### Exercise aim
Here are some records. Print all of them exactly.

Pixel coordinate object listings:

-*-*-

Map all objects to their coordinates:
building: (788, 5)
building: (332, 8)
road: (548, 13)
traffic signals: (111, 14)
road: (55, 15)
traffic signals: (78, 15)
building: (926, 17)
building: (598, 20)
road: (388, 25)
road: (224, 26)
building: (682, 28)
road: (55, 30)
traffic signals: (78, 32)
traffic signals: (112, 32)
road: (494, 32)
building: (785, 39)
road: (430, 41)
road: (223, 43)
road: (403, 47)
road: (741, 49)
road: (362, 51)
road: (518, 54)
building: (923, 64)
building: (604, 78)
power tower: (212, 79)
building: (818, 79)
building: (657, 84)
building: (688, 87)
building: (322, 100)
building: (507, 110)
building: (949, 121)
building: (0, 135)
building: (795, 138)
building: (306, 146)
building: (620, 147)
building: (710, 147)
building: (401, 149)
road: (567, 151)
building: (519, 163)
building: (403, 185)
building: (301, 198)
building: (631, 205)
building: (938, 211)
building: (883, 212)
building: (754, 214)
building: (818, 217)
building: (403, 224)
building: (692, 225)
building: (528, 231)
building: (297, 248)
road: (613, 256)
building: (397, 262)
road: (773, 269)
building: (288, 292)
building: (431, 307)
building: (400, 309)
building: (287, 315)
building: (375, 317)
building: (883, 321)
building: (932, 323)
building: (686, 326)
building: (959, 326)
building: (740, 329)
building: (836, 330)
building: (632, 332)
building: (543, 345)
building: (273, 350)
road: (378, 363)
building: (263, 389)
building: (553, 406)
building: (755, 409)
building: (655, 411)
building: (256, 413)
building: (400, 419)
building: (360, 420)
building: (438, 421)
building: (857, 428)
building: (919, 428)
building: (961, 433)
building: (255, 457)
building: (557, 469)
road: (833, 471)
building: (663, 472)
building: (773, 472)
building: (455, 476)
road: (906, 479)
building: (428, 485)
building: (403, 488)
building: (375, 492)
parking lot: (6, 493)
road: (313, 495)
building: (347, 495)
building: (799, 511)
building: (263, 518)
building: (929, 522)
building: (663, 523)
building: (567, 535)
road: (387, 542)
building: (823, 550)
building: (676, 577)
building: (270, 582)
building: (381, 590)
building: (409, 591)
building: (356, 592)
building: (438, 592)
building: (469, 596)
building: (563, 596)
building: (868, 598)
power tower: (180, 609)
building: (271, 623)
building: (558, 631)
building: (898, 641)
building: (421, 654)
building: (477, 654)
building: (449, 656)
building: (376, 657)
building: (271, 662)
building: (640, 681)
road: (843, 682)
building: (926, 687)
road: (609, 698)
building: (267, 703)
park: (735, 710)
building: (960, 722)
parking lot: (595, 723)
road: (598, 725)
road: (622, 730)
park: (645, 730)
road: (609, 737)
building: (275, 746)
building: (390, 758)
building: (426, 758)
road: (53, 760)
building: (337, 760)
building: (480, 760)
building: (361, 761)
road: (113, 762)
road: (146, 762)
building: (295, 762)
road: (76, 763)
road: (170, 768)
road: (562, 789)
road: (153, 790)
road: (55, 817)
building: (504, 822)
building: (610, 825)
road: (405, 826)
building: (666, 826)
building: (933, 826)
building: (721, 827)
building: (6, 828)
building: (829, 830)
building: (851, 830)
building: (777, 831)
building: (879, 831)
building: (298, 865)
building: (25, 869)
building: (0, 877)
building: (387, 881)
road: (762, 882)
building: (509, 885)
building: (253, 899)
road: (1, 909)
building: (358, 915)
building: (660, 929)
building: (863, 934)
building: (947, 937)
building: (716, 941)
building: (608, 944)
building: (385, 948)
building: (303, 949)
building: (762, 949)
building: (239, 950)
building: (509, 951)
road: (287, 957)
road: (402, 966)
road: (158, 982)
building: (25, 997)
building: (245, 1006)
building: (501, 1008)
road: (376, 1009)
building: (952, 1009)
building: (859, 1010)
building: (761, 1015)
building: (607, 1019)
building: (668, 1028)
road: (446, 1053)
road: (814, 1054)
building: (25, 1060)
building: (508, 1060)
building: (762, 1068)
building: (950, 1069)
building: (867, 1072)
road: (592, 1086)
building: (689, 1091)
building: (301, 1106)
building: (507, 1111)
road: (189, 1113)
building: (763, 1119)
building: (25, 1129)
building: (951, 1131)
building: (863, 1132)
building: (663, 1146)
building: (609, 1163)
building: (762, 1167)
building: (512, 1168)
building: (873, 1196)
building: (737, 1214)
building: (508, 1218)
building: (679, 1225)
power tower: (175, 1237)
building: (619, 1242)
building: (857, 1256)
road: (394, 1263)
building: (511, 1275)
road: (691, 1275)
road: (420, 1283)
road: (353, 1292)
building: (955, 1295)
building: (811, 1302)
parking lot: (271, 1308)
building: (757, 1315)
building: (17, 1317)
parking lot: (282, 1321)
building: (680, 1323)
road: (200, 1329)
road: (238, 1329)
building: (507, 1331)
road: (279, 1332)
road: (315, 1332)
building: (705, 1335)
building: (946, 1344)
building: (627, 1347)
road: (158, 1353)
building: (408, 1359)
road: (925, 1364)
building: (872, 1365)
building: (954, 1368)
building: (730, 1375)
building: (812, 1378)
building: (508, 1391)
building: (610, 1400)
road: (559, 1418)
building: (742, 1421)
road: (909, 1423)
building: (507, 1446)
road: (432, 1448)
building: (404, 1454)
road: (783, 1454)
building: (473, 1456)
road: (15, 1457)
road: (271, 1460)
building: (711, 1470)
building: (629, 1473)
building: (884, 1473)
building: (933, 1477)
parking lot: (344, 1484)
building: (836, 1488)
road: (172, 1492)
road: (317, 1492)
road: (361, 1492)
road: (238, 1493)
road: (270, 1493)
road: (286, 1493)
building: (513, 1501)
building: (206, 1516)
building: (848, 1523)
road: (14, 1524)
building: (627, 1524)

-*-*-

### Completed exercise
Map all objects to their coordinates:
building: (788, 5)
building: (332, 8)
road: (548, 13)
traffic signals: (111, 14)
road: (55, 15)
traffic signals: (78, 15)
building: (926, 17)
building: (598, 20)
road: (388, 25)
road: (224, 26)
building: (682, 28)
road: (55, 30)
traffic signals: (78, 32)
traffic signals: (112, 32)
road: (494, 32)
building: (785, 39)
road: (430, 41)
road: (223, 43)
road: (403, 47)
road: (741, 49)
road: (362, 51)
road: (518, 54)
building: (923, 64)
building: (604, 78)
power tower: (212, 79)
building: (818, 79)
building: (657, 84)
building: (688, 87)
building: (322, 100)
building: (507, 110)
building: (949, 121)
building: (0, 135)
building: (795, 138)
building: (306, 146)
building: (620, 147)
building: (710, 147)
building: (401, 149)
road: (567, 151)
building: (519, 163)
building: (403, 185)
building: (301, 198)
building: (631, 205)
building: (938, 211)
building: (883, 212)
building: (754, 214)
building: (818, 217)
building: (403, 224)
building: (692, 225)
building: (528, 231)
building: (297, 248)
road: (613, 256)
building: (397, 262)
road: (773, 269)
building: (288, 292)
building: (431, 307)
building: (400, 309)
building: (287, 315)
building: (375, 317)
building: (883, 321)
building: (932, 323)
building: (686, 326)
building: (959, 326)
building: (740, 329)
building: (836, 330)
building: (632, 332)
building: (543, 345)
building: (273, 350)
road: (378, 363)
building: (263, 389)
building: (553, 406)
building: (755, 409)
building: (655, 411)
building: (256, 413)
building: (400, 419)
building: (360, 420)
building: (438, 421)
building: (857, 428)
building: (919, 428)
building: (961, 433)
building: (255, 457)
building: (557, 469)
road: (833, 471)
building: (663, 472)
building: (773, 472)
building: (455, 476)
road: (906, 479)
building: (428, 485)
building: (403, 488)
building: (375, 492)
parking lot: (6, 493)
road: (313, 495)
building: (347, 495)
building: (799, 511)
building: (263, 518)
building: (929, 522)
building: (663, 523)
building: (567, 535)
road: (387, 542)
building: (823, 550)
building: (676, 577)
building: (270, 582)
building: (381, 590)
building: (409, 591)
building: (356, 592)
building: (438, 592)
building: (469, 596)
building: (563, 596)
building: (868, 598)
power tower: (180, 609)
building: (271, 623)
building: (558, 631)
building: (898, 641)
building: (421, 654)
building: (477, 654)
building: (449, 656)
building: (376, 657)
building: (271, 662)
building: (640, 681)
road: (843, 682)
building: (926, 687)
road: (609, 698)
building: (267, 703)
park: (735, 710)
building: (960, 722)
parking lot: (595, 723)
road: (598, 725)
road: (622, 730)
park: (645, 730)
road: (609, 737)
building: (275, 746)
building: (390, 758)
building: (426, 758)
road: (53, 760)
building: (337, 760)
building: (480, 760)
building: (361, 761)
road: (113, 762)
road: (146, 762)
building: (295, 762)
road: (76, 763)
road: (170, 768)
road: (562, 789)
road: (153, 790)
road: (55, 817)
building: (504, 822)
building: (610, 825)
road: (405, 826)
building: (666, 826)
building: (933, 826)
building: (721, 827)
building: (6, 828)
building: (829, 830)
building: (851, 830)
building: (777, 831)
building: (879, 831)
building: (298, 865)
building: (25, 869)
building: (0, 877)
building: (387, 881)
road: (762, 882)
building: (509, 885)
building: (253, 899)
road: (1, 909)
building: (358, 915)
building: (660, 929)
building: (863, 934)
building: (947, 937)
building: (716, 941)
building: (608, 944)
building: (385, 948)
building: (303, 949)
building: (762, 949)
building: (239, 950)
building: (509, 951)
road: (287, 957)
road: (402, 966)
road: (158, 982)
building: (25, 997)
building: (245, 1006)
building: (501, 1008)
road: (376, 1009)
building: (952, 1009)
building: (859, 1010)
building: (761, 1015)
building: (607, 1019)
building: (668, 1028)
road: (446, 1053)
road: (814, 1054)
building: (25, 1060)
building: (508, 1060)
building: (762, 1068)
building: (950, 1069)
building: (867, 1072)
road: (592, 1086)
building: (689, 1091)
building: (301, 1106)
building: (507, 1111)
road: (189, 1113)
building: (763, 1119)
building: (25, 1129)
building: (951, 1131)
building: (863, 1132)
building: (663, 1146)
building: (609, 1163)
building: (762, 1167)
building: (512, 1168)
building: (873, 1196)
building: (737, 1214)
building: (508, 1218)
building: (679, 1225)
power tower: (175, 1237)
building: (619, 1242)
building: (857, 1256)
road: (394, 1263)
building: (511, 1275)
road: (691, 1275)
road: (420, 1283)
road: (353, 1292)
building: (955, 1295)
building: (811, 1302)
parking lot: (271, 1308)
building: (757, 1315)
building: (17, 1317)
parking lot: (282, 1321)
building: (680, 1323)
road: (200, 1329)
road: (238, 1329)
building: (507, 1331)
road: (279, 1332)
road: (315, 1332)
building: (705, 1335)
building: (946, 1344)
building: (627, 1347)
road: (158, 1353)
building: (408, 1359)
road: (925, 1364)
building: (872, 1365)
building: (954, 1368)
building: (730, 1375)
building: (812, 1378)
building: (508, 1391)
building: (610, 1400)
road: (559, 1418)
building: (742, 1421)
road: (909, 1423)
building: (507, 1446)
road: (432, 1448)
building: (404, 1454)
road: (783, 1454)
building: (473, 1456)
road: (15, 1457)
road: (271, 1460)
building: (711, 1470)
building: (629, 1473)
building: (884, 1473)
building: (933, 1477)
parking lot: (344, 1484)
building: (836, 1488)
road: (172, 1492)
road: (317, 1492)
road: (361, 1492)
road: (238, 1493)
road: (270, 1493)
road: (286, 1493)
building: (513, 1501)
building: (206, 1516)
building: (848, 1523)
road: (14, 1524)
building: (627, 1524)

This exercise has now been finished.